• **RAW DATA**:
◆ ◆ ◆ ◆ ◆ ◆ ◆

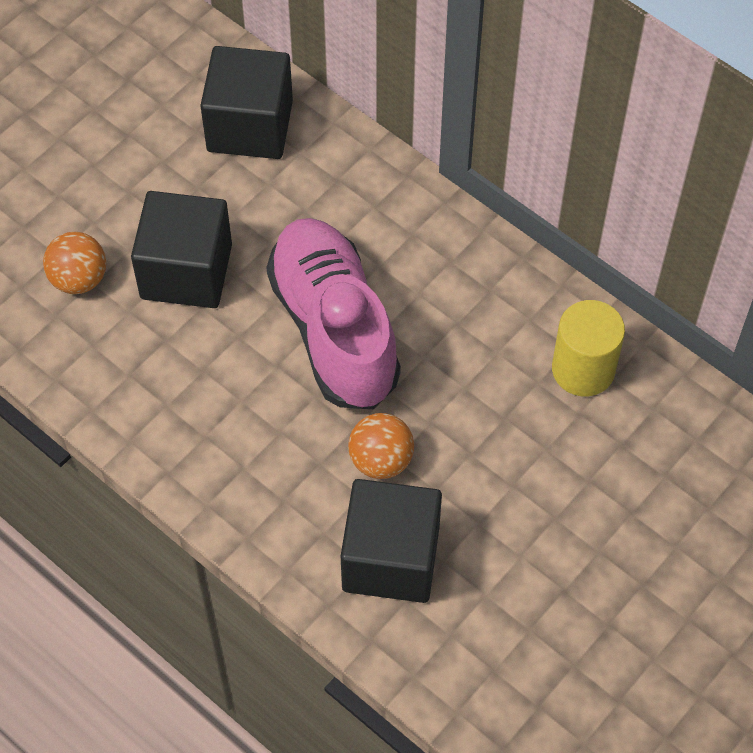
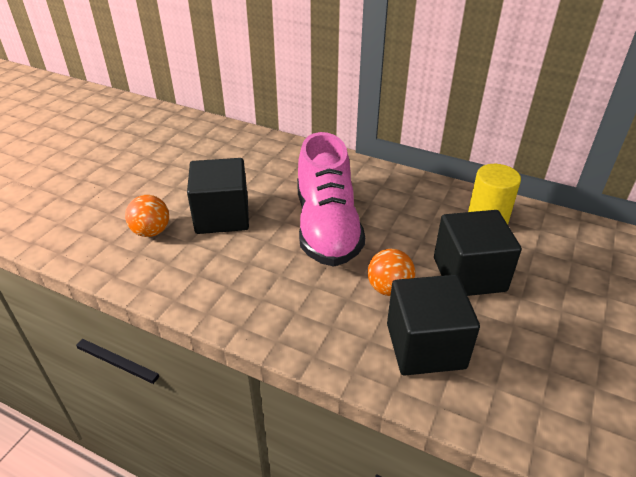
camera: 15 degrees left, 20 degrees down
(250, 126) = (241, 150): black cube -> black cube (469, 274)
(334, 329) = (327, 227): pink shoe -> pink shoe turned 150 degrees counterclockwise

◆ ◆ ◆ ◆ ◆ ◆ ◆

• **REQUIREMENT**: The lines to reproduce run from the one containing "(250, 126) = (241, 150): black" to the last line of the listing; print them exactly, including both ends.

• **WRITTEN ANSWER**:
(250, 126) = (241, 150): black cube -> black cube (469, 274)
(334, 329) = (327, 227): pink shoe -> pink shoe turned 150 degrees counterclockwise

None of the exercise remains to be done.